Directions for this task
Extract all lines that hold "pink" from the records below.

Exercise input
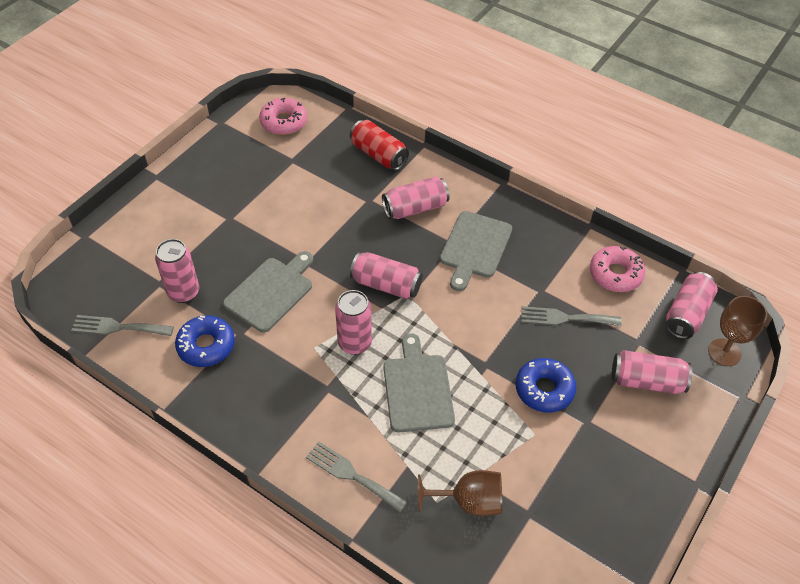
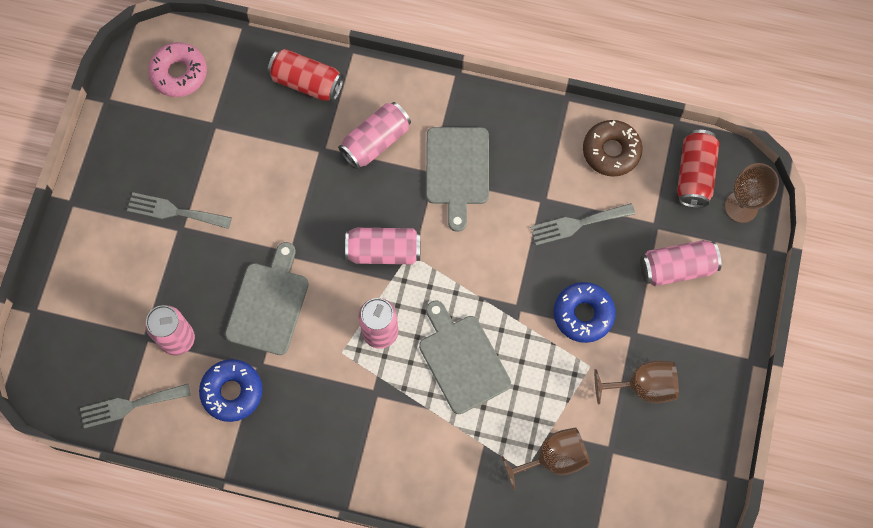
camera: 20 degrees left, 20 degrees up
(352, 475) = (436, 474): grey fork -> grey fork (174, 211)
(580, 469) = (643, 386): none -> brown goblet
(615, 274) = (611, 151): pink donut -> brown donut
(687, 314) = (694, 174): pink can -> red can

Solved exercise
(615, 274) = (611, 151): pink donut -> brown donut
(687, 314) = (694, 174): pink can -> red can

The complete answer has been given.